Data:
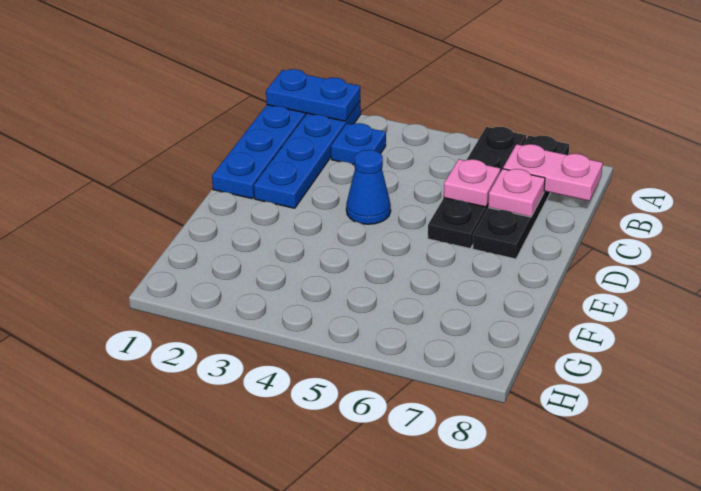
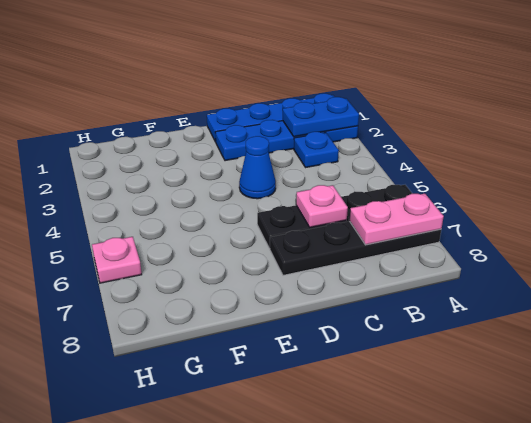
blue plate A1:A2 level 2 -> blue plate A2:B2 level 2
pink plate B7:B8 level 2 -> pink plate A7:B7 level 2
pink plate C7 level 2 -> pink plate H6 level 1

...

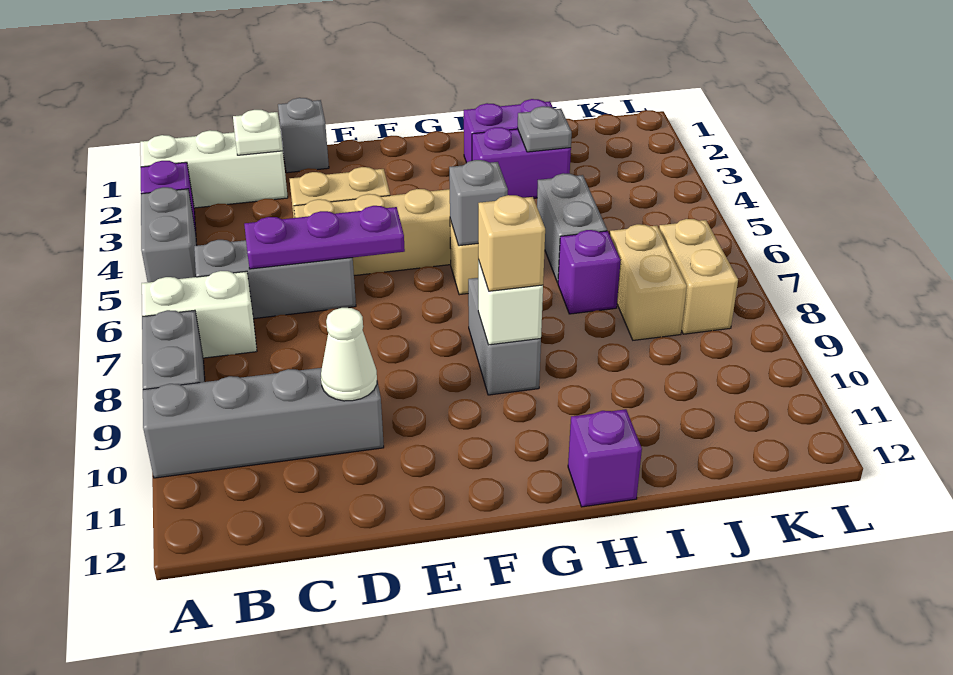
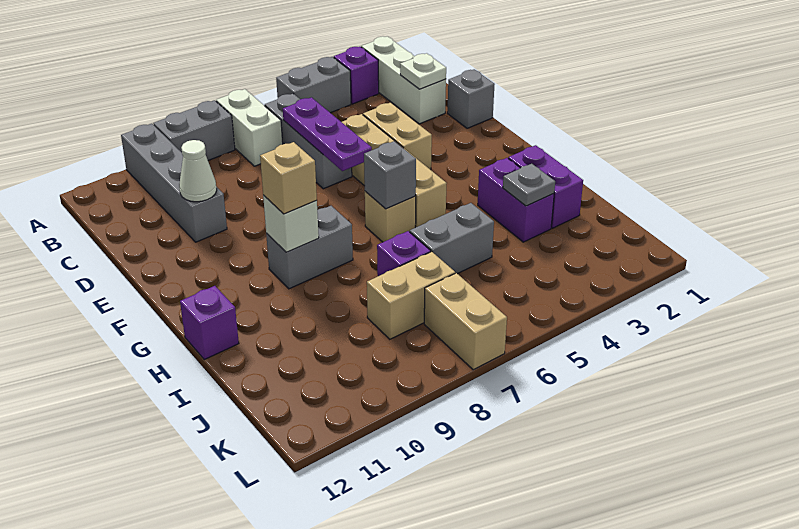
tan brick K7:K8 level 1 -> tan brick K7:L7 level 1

Task to complete: Tally the lines in the records that contain the word "plate"; the answer is that number and nothing more.

Written reply: 3